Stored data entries
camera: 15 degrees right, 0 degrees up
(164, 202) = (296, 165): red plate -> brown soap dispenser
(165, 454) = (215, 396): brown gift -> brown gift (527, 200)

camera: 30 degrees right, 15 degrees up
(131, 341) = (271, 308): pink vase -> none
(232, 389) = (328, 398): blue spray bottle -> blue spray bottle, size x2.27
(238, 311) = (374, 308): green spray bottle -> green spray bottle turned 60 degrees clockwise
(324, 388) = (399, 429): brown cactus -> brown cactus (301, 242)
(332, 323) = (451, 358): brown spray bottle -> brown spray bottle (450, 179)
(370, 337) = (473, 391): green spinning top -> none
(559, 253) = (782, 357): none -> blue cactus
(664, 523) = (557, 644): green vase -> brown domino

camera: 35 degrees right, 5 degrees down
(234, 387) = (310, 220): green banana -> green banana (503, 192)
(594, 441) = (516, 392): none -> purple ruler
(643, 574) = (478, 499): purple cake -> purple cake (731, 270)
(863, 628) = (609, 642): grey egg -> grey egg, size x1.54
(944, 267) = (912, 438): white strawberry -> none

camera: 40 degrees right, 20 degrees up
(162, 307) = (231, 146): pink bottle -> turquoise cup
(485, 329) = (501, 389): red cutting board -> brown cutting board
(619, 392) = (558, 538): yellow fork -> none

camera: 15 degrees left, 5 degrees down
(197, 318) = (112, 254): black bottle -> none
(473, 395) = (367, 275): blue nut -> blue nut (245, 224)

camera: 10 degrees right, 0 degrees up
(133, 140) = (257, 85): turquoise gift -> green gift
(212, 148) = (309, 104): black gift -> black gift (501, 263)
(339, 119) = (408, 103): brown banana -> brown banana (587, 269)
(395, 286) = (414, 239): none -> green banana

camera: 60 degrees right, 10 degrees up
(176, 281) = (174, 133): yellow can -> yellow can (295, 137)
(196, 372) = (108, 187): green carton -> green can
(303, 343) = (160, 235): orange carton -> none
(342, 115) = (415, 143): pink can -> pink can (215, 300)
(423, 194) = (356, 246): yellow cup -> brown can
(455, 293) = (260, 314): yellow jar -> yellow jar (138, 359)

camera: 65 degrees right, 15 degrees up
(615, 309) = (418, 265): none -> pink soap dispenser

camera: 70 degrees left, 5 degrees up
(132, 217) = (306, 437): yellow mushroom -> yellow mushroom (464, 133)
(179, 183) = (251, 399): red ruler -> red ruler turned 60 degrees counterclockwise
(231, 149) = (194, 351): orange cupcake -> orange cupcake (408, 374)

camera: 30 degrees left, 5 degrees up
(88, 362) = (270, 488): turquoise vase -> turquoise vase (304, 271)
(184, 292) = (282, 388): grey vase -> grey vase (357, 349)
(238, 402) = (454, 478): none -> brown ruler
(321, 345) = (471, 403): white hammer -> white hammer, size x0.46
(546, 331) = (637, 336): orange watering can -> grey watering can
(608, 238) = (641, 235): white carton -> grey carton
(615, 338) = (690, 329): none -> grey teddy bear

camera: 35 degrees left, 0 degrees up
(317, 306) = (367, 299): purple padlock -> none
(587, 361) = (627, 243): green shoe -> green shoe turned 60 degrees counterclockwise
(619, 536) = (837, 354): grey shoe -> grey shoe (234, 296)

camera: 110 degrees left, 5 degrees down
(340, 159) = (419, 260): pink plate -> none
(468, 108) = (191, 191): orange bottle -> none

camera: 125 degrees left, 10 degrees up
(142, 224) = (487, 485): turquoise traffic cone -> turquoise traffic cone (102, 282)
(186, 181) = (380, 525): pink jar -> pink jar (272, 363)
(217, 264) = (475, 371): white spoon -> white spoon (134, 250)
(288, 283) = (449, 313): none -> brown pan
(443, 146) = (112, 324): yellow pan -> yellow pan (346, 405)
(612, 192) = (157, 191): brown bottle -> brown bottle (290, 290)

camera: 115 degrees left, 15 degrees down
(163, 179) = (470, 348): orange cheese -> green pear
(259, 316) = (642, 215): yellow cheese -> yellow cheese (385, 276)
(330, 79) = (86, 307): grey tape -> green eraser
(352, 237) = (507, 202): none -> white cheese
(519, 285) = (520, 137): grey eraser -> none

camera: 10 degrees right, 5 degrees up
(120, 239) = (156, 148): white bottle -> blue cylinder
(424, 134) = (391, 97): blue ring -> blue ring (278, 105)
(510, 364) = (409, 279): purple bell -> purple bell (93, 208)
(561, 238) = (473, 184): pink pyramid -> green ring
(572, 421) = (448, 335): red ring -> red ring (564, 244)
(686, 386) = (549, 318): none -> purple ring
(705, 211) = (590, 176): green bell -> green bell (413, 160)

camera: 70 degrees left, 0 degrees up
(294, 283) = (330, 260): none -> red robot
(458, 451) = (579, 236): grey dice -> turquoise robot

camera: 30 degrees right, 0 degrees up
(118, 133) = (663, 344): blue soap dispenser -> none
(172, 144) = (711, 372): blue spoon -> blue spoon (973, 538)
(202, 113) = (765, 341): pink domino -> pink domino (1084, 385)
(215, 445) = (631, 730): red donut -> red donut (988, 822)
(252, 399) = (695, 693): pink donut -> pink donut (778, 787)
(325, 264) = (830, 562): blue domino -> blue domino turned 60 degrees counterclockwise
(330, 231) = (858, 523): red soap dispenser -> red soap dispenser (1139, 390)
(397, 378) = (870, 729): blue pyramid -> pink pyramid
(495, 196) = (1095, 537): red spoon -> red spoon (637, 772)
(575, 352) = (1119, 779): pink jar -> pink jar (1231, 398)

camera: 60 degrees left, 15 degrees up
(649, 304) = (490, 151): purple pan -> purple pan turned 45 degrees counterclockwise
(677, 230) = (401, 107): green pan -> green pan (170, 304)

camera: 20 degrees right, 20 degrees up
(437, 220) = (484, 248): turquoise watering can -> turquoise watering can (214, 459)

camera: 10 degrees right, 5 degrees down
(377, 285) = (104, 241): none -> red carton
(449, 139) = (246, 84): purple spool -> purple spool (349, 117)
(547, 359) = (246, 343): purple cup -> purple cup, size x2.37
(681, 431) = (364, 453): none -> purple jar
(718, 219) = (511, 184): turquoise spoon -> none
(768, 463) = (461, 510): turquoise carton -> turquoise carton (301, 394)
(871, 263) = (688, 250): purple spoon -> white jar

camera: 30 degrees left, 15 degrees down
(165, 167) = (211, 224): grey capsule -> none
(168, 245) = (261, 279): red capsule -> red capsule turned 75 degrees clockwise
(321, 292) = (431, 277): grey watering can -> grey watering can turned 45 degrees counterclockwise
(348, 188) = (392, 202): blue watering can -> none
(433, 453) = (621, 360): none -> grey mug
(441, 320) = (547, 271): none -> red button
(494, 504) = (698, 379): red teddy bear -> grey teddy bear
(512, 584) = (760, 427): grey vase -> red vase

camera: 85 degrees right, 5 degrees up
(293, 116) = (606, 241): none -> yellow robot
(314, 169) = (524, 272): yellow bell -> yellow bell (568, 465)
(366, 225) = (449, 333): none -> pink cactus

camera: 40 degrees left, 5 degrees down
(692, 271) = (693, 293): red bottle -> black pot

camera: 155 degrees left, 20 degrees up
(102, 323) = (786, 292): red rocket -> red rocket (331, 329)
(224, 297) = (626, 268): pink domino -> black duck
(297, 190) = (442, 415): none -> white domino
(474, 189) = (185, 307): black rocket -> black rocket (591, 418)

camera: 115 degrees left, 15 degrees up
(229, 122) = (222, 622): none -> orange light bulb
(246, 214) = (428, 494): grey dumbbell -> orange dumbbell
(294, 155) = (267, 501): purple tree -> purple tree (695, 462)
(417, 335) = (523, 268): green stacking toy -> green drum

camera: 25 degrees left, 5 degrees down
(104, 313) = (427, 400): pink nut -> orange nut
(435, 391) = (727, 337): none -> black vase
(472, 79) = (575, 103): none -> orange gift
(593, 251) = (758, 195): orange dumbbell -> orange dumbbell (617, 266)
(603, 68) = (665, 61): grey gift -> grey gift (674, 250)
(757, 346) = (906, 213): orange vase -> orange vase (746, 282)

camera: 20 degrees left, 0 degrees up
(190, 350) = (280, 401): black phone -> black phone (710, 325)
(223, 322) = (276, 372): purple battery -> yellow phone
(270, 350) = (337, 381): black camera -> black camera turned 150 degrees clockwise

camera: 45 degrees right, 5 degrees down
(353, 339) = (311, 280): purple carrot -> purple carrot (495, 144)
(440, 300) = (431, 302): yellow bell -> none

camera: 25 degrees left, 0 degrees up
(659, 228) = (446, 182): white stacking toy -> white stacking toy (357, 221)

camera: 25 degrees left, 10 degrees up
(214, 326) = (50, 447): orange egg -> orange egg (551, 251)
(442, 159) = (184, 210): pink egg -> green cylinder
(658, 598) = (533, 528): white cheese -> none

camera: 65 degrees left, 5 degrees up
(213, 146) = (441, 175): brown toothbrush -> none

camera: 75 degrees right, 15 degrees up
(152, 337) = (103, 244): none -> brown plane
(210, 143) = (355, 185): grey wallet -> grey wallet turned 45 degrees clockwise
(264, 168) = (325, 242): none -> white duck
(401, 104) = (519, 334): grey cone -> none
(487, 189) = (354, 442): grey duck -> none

* _WHAT TO DO_
Could you restate word for word the lines above, from the one that contains "(252, 399) = (695, 693): pink" through the one that contains "(718, 219) = (511, 184): turquoise", and no others?

* _SOLUTION FOR THIS PROBLEM_
(252, 399) = (695, 693): pink donut -> pink donut (778, 787)
(325, 264) = (830, 562): blue domino -> blue domino turned 60 degrees counterclockwise
(330, 231) = (858, 523): red soap dispenser -> red soap dispenser (1139, 390)
(397, 378) = (870, 729): blue pyramid -> pink pyramid
(495, 196) = (1095, 537): red spoon -> red spoon (637, 772)
(575, 352) = (1119, 779): pink jar -> pink jar (1231, 398)

camera: 60 degrees left, 15 degrees up
(649, 304) = (490, 151): purple pan -> purple pan turned 45 degrees counterclockwise
(677, 230) = (401, 107): green pan -> green pan (170, 304)

camera: 20 degrees right, 20 degrees up
(437, 220) = (484, 248): turquoise watering can -> turquoise watering can (214, 459)

camera: 10 degrees right, 5 degrees down
(377, 285) = (104, 241): none -> red carton
(449, 139) = (246, 84): purple spool -> purple spool (349, 117)
(547, 359) = (246, 343): purple cup -> purple cup, size x2.37
(681, 431) = (364, 453): none -> purple jar
(718, 219) = (511, 184): turquoise spoon -> none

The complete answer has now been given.